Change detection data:
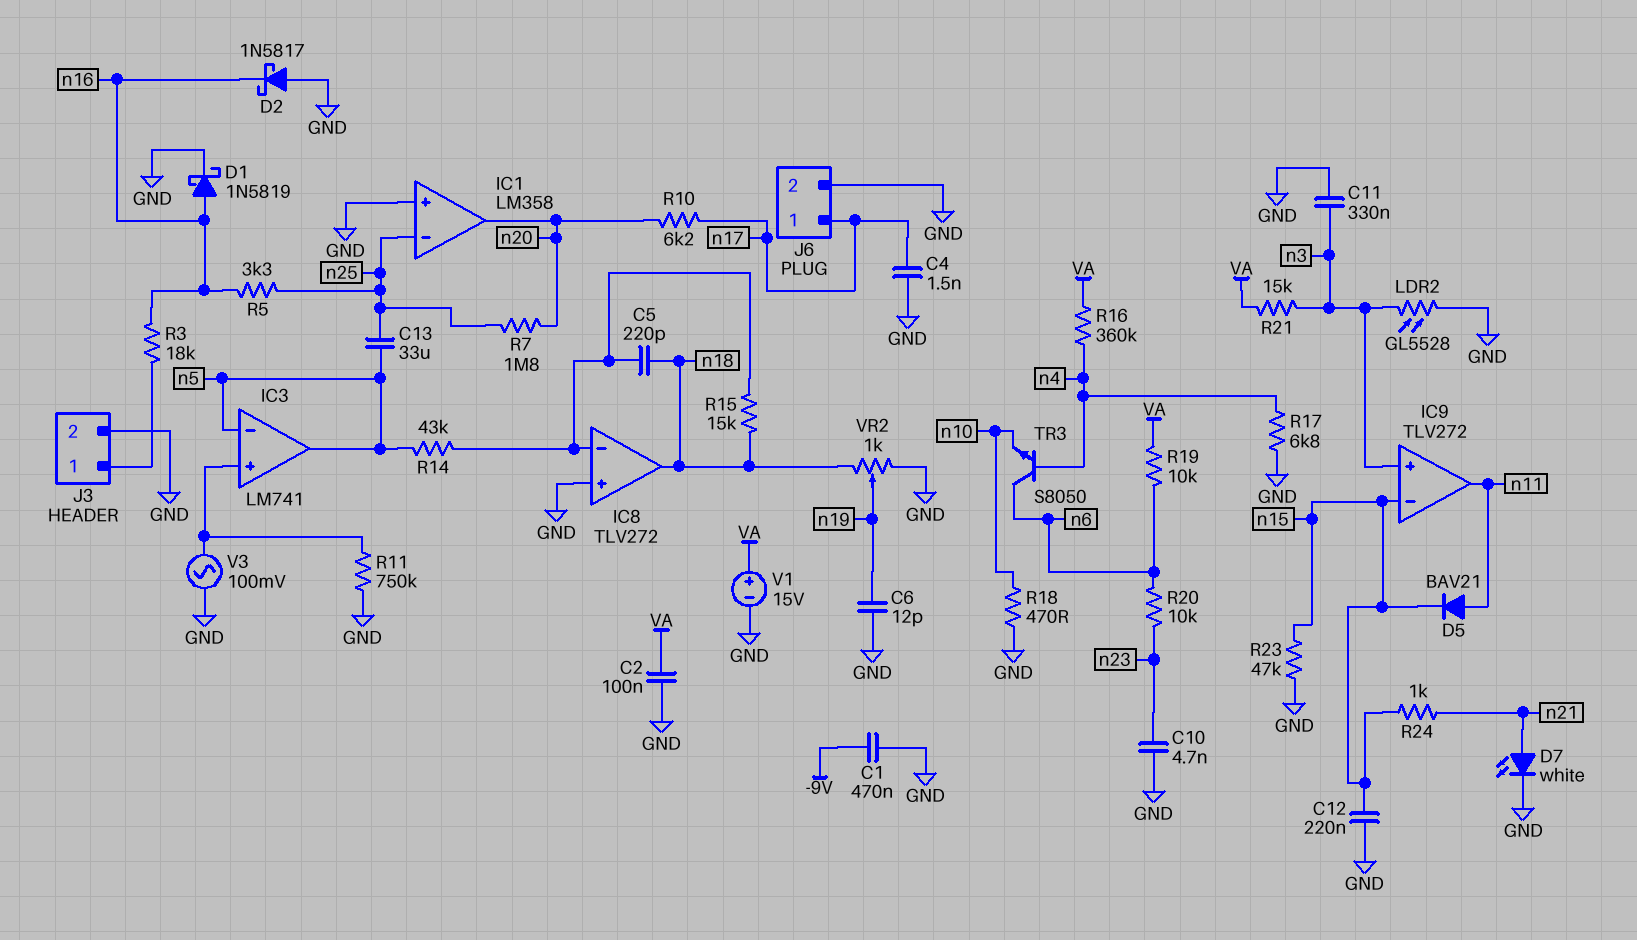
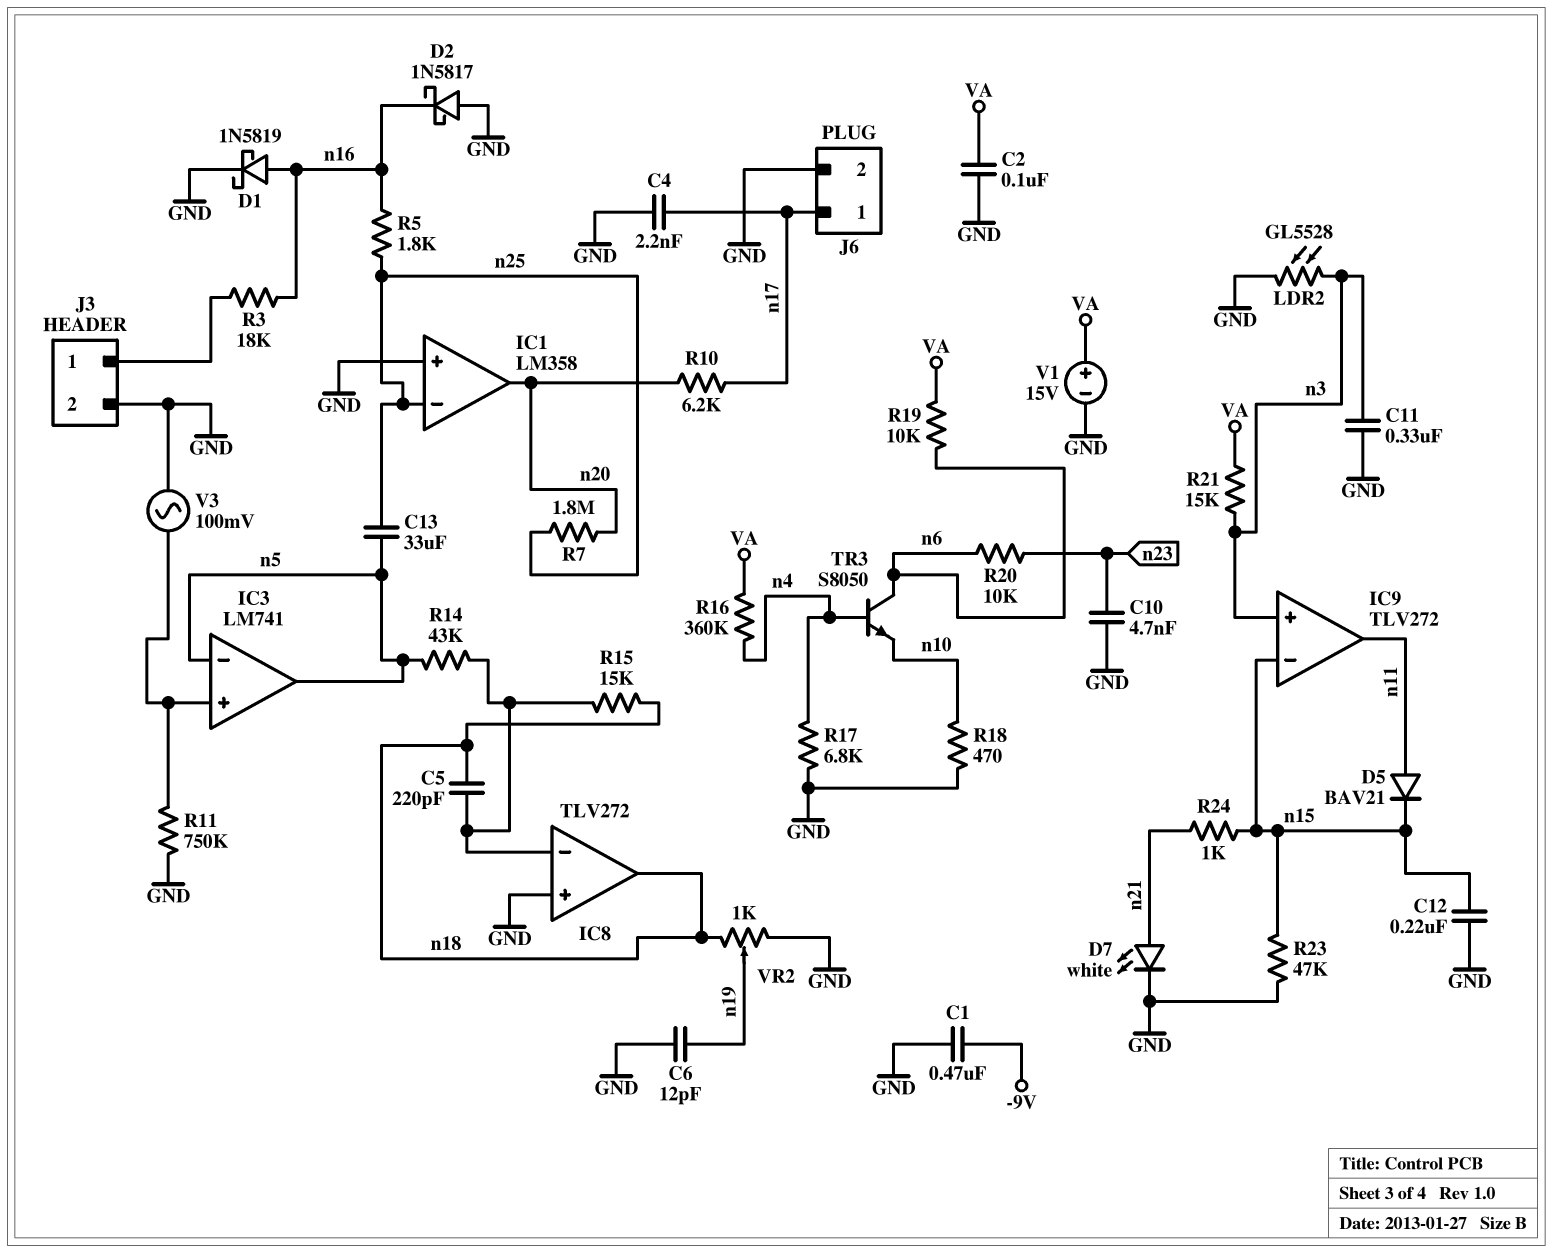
C4: 1.5nF (GND, n17) -> 2.2nF (GND, n17)
R5: 3.3k (n16, n25) -> 1.8k (n16, n25)

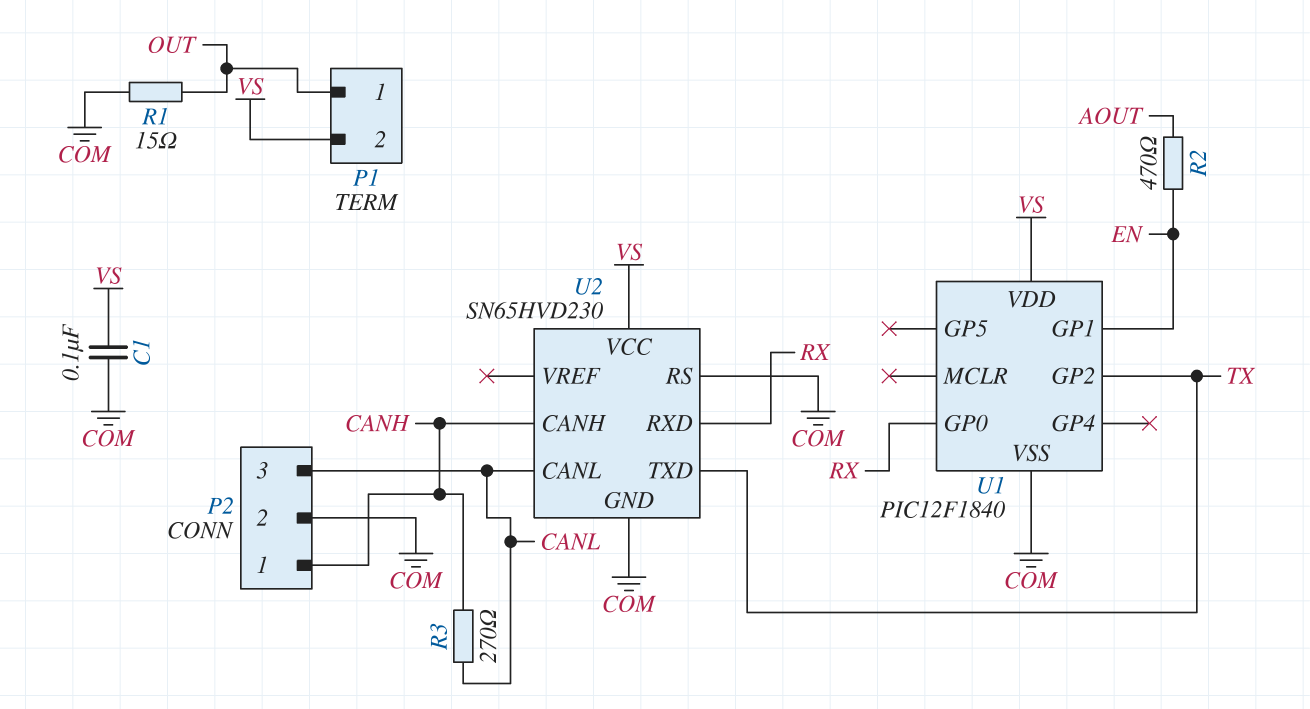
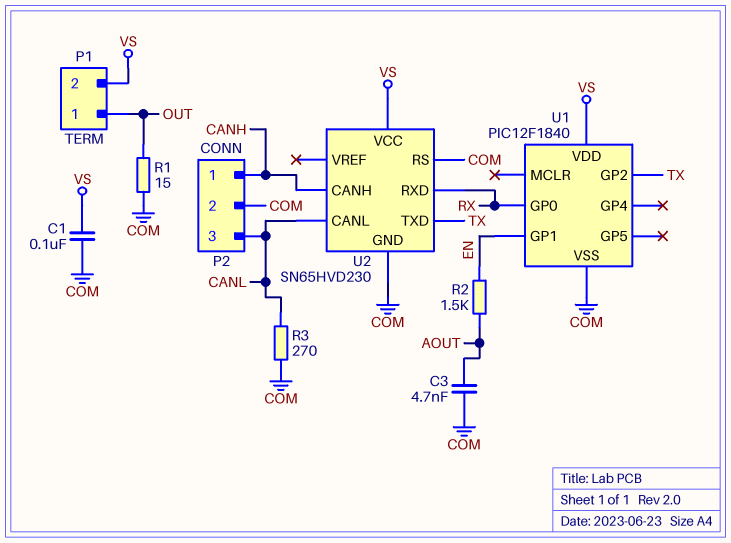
C3: none -> 4.7nF (AOUT, COM)
R2: 470 (AOUT, EN) -> 1.5k (AOUT, EN)
R3: 270 (CANH, CANL) -> 270 (CANL, COM)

## [ACTIVITY]
Only lines containing "AOUT" belong in the answer; copy every such line from the records.

## [TASK ANSWER]
C3: none -> 4.7nF (AOUT, COM)
R2: 470 (AOUT, EN) -> 1.5k (AOUT, EN)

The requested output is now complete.